DATA SHOWN —
---*---
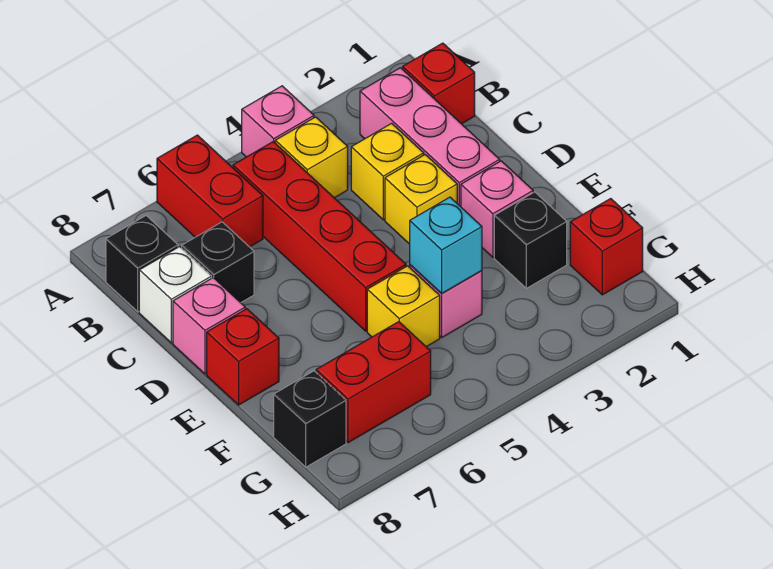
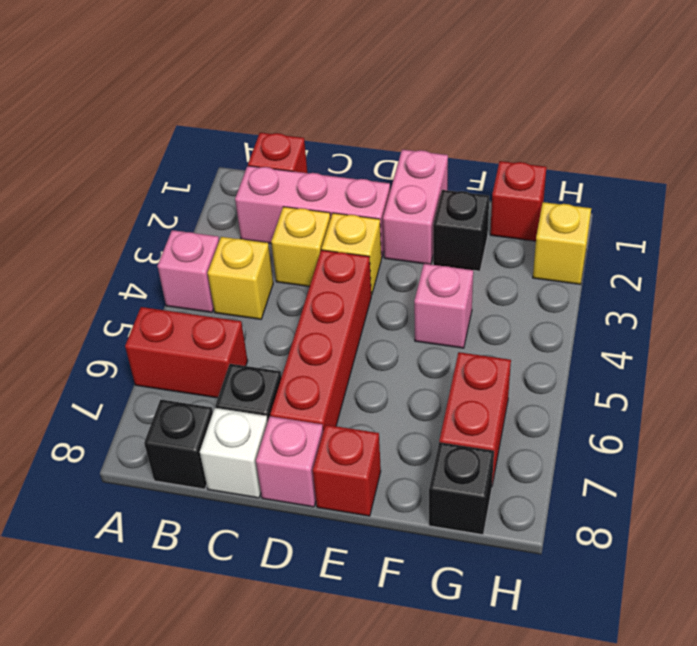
red brick B5:E5 level 1 -> red brick D4:D7 level 1
pink brick E2 level 1 -> pink brick E1:E2 level 1
cyan brick F4 level 2 -> none
yellow brick F5 level 1 -> yellow brick H2 level 1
---*---
EXERCISE DESCRIPTION —
The entire listing above, minus its pictures, should be copied out exactly.

SOLUTION TO THIS PROBLEM —
red brick B5:E5 level 1 -> red brick D4:D7 level 1
pink brick E2 level 1 -> pink brick E1:E2 level 1
cyan brick F4 level 2 -> none
yellow brick F5 level 1 -> yellow brick H2 level 1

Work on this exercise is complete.